(EXERCISE GOAL) If pictures appear in the lines below, skip them and copy exactly the lines from the one containing "yellow pentagon: moved" through the one containing "cyan trapezoid: moved", and nothing else.

RECORDS SHOWN below:

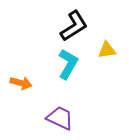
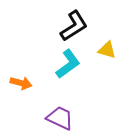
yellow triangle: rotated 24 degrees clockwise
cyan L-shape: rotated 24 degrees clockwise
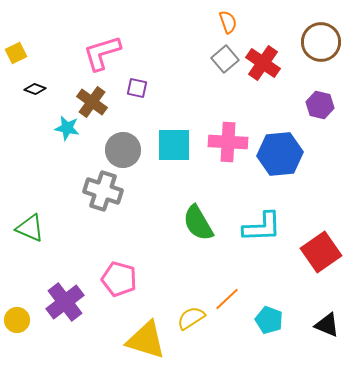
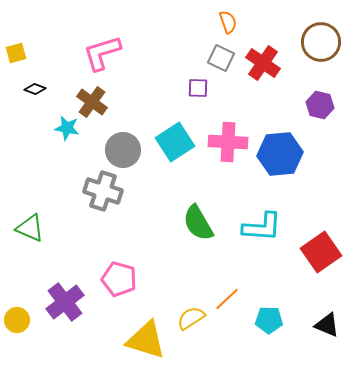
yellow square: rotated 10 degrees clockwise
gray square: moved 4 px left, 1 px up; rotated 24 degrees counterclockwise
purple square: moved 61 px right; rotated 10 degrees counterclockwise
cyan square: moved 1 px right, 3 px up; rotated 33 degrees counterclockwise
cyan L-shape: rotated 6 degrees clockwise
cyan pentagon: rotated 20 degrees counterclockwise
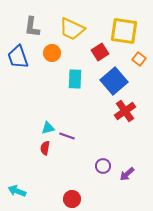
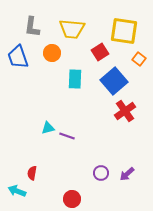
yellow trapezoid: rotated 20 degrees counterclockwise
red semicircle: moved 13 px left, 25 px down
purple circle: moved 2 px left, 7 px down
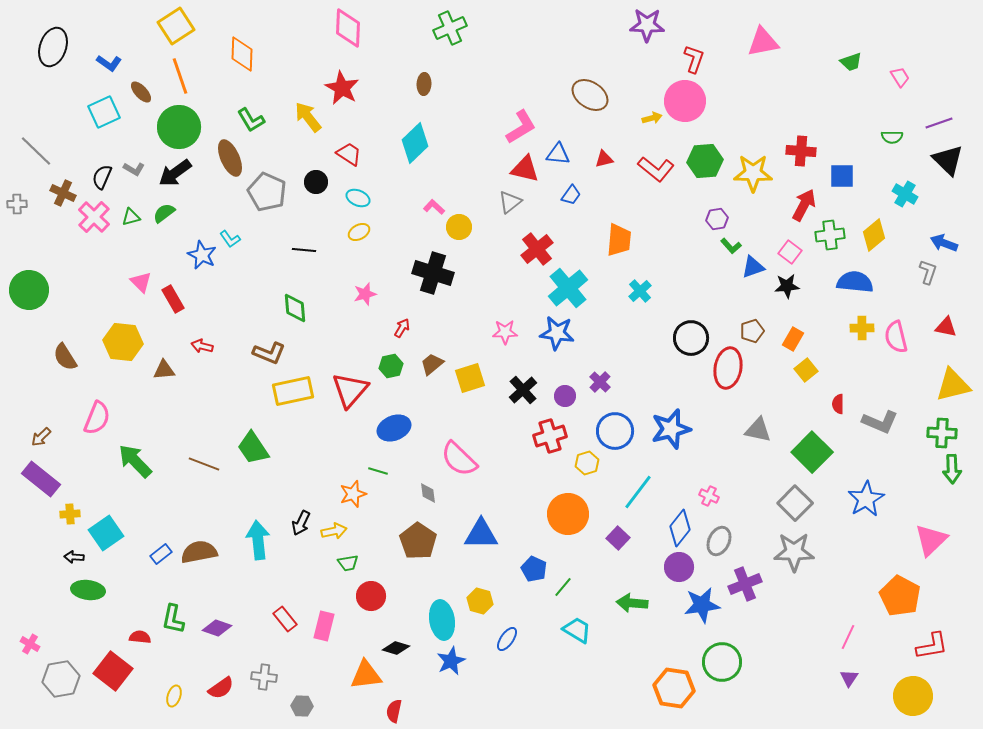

End of RECORDS SHOWN.
RECORDS SHOWN below:

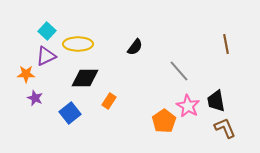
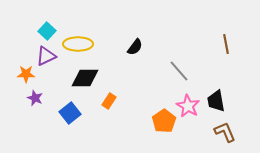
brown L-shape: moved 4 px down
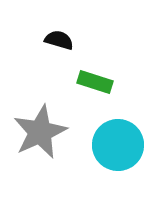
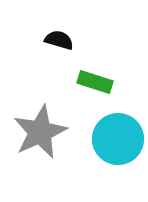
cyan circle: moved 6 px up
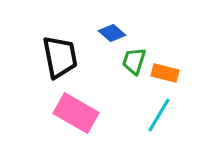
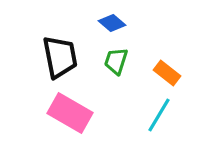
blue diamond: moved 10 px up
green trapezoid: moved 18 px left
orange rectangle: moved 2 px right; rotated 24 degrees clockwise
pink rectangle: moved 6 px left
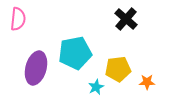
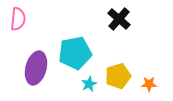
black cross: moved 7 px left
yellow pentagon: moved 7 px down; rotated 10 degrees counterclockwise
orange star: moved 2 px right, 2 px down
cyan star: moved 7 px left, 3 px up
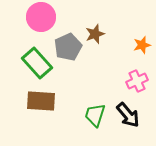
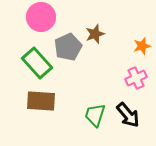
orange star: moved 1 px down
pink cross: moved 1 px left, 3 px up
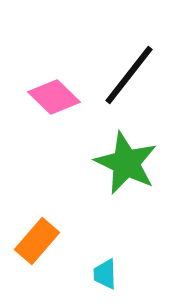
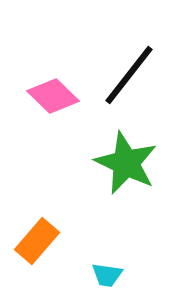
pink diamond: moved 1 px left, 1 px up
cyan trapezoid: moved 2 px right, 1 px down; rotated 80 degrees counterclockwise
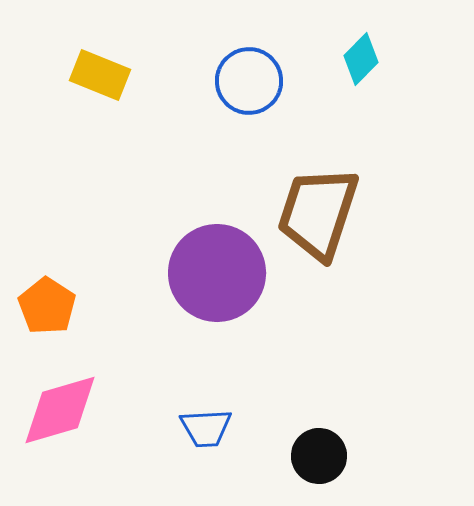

End of RECORDS SHOWN.

(TASK RESPONSE)
yellow pentagon: moved 7 px down; rotated 10 degrees counterclockwise
orange star: moved 2 px right, 2 px down
cyan star: moved 7 px left, 3 px up
orange star: moved 1 px down
pink cross: moved 1 px left, 3 px up
pink diamond: moved 1 px left, 1 px up
cyan trapezoid: moved 2 px right, 1 px down; rotated 80 degrees counterclockwise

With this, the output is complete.